__PROBLEM DETAILS__.
The lines below, from the one holding "LCD2 pin SDA: C14 -> A11" through the final line, are to be copied exactly, with no other lines and no pictures.

__RECORDED INFORMATION__.
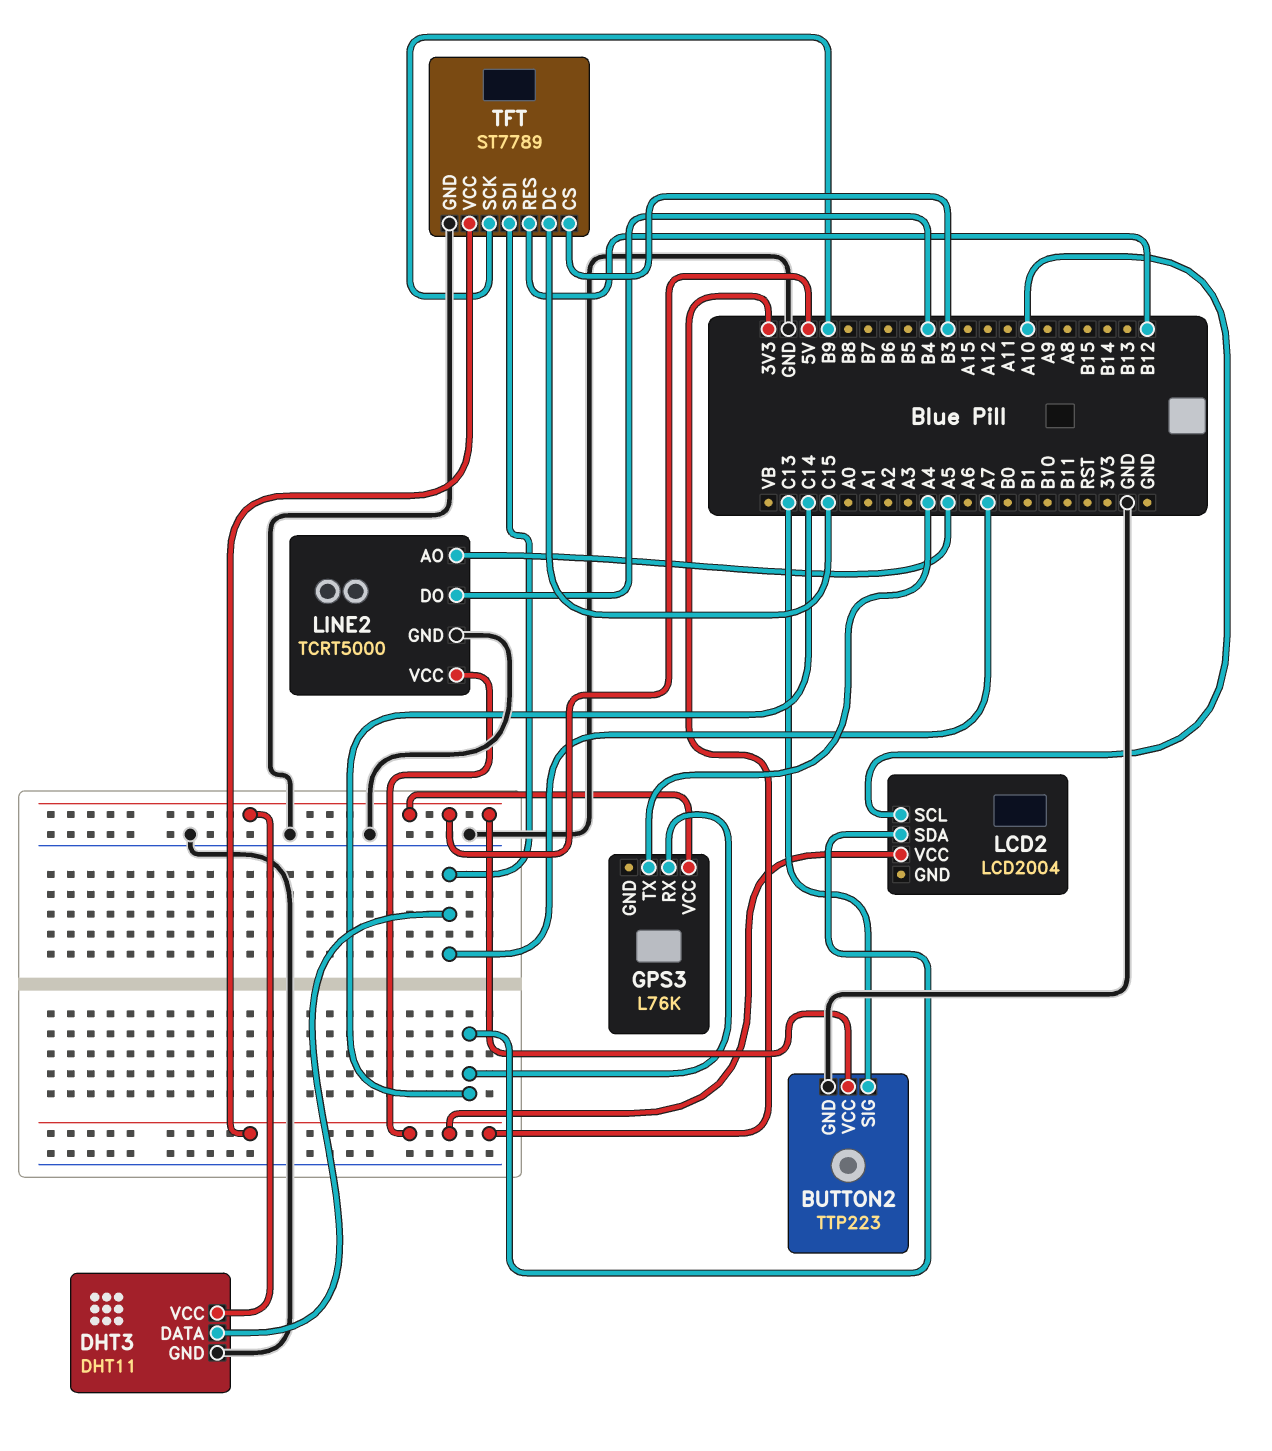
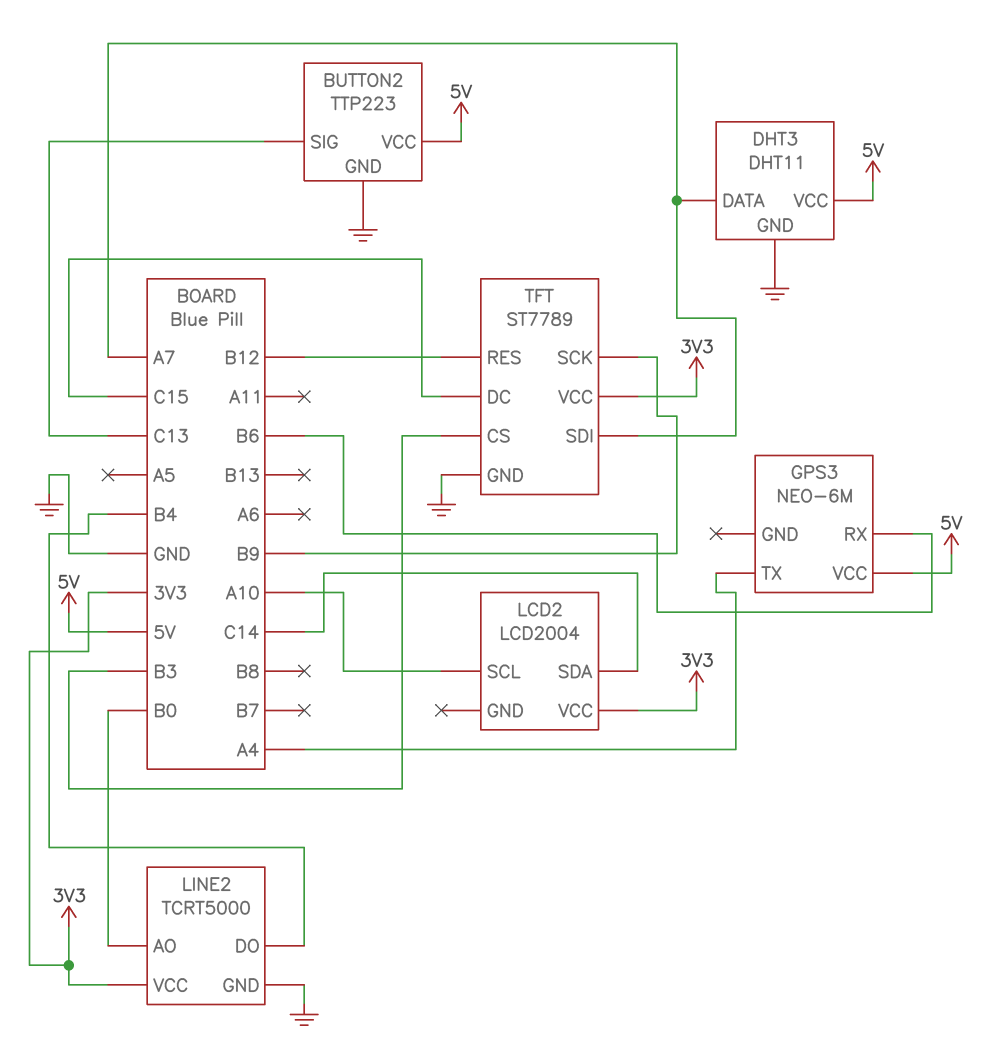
GPS3: L76K -> NEO-6M
GPS3 pin RX: C14 -> B6
LINE2 pin AO: A5 -> B0

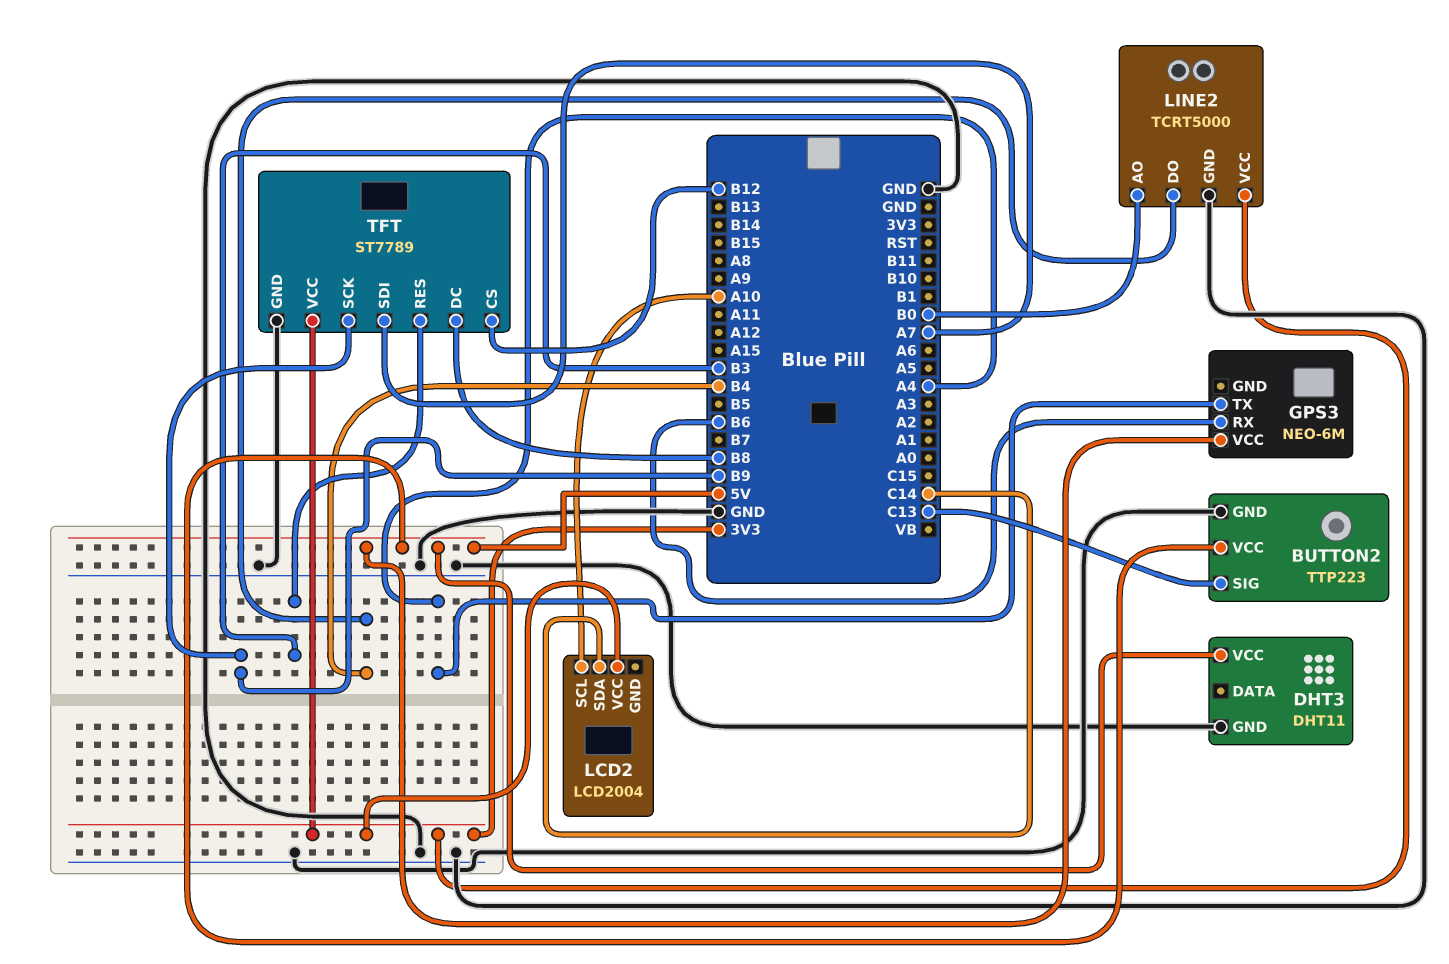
DHT3 pin DATA: A7 -> none
TFT pin CS: B3 -> B12
TFT pin DC: C15 -> B8
TFT pin RES: B12 -> B3

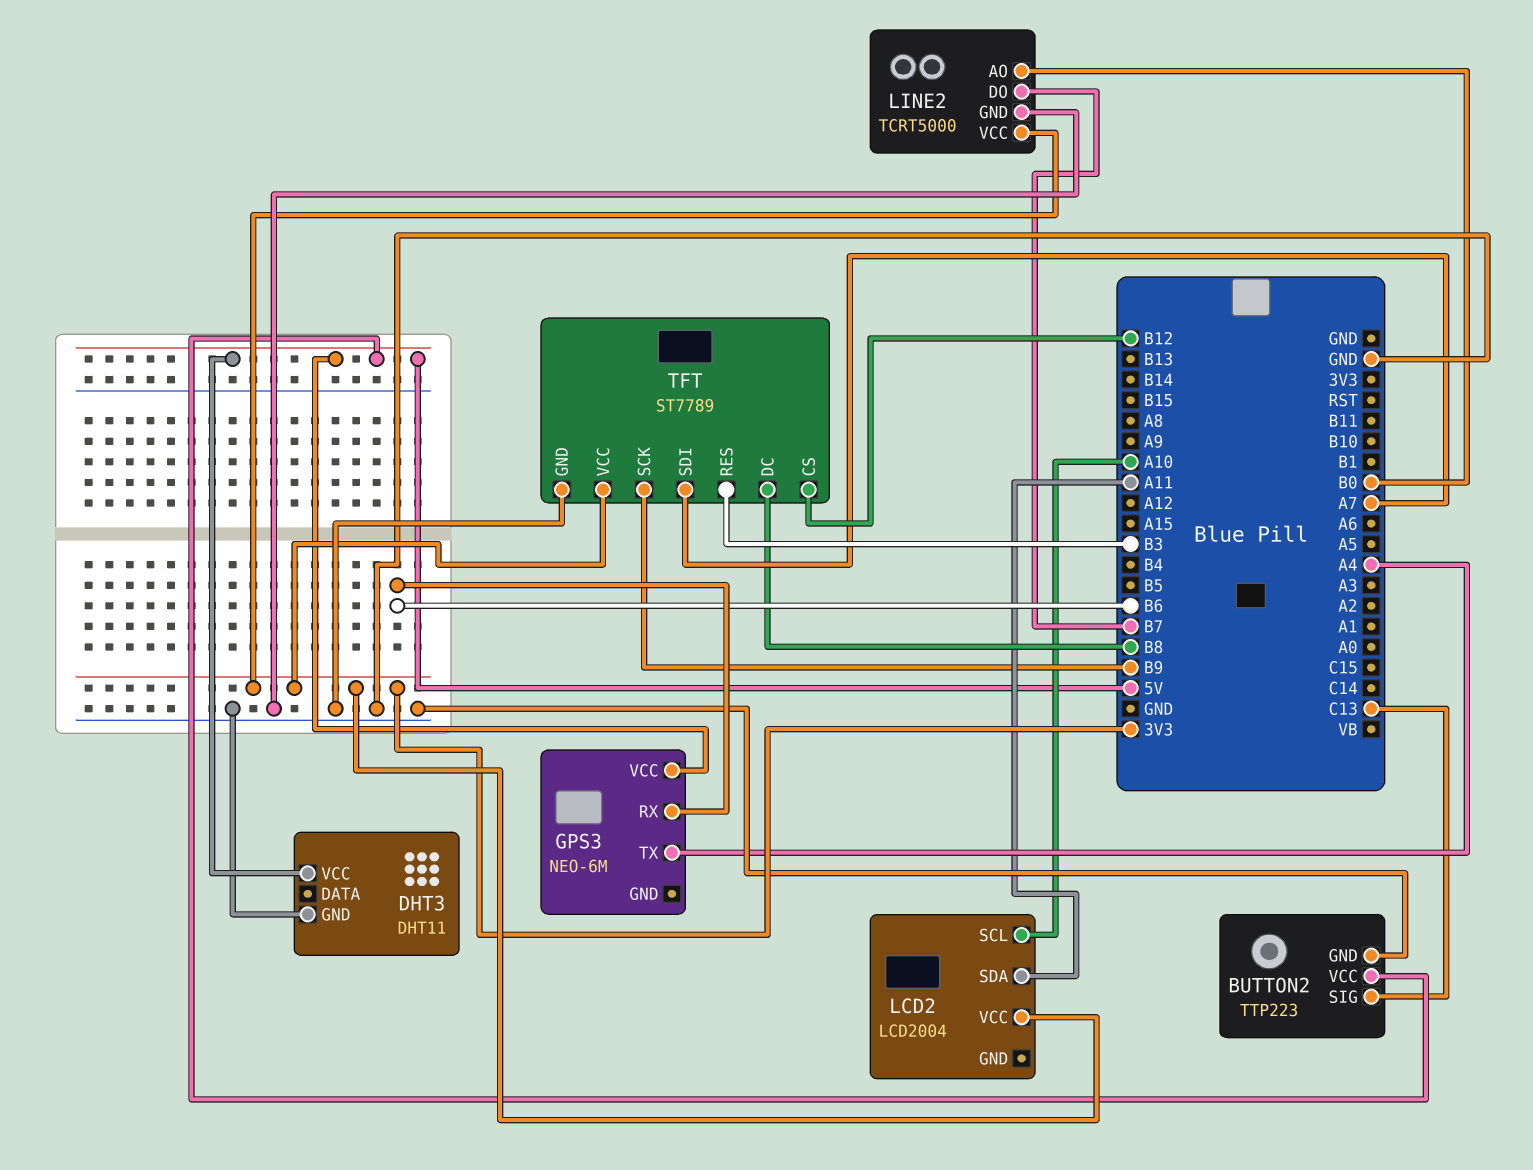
LCD2 pin SDA: C14 -> A11
LINE2 pin DO: B4 -> B7

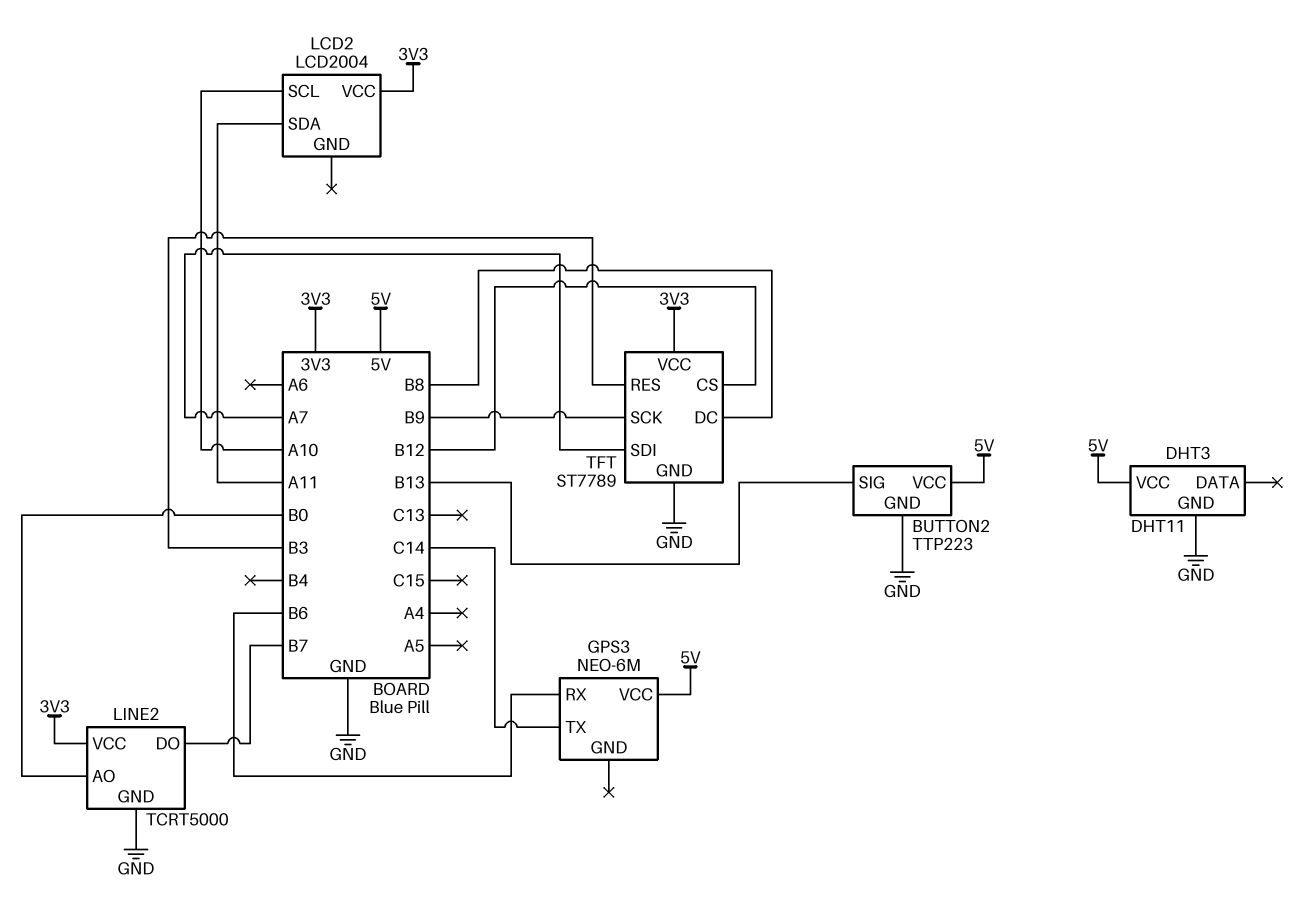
BUTTON2 pin SIG: C13 -> B13
GPS3 pin TX: A4 -> C14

__RESPONSE__.
LCD2 pin SDA: C14 -> A11
LINE2 pin DO: B4 -> B7

BUTTON2 pin SIG: C13 -> B13
GPS3 pin TX: A4 -> C14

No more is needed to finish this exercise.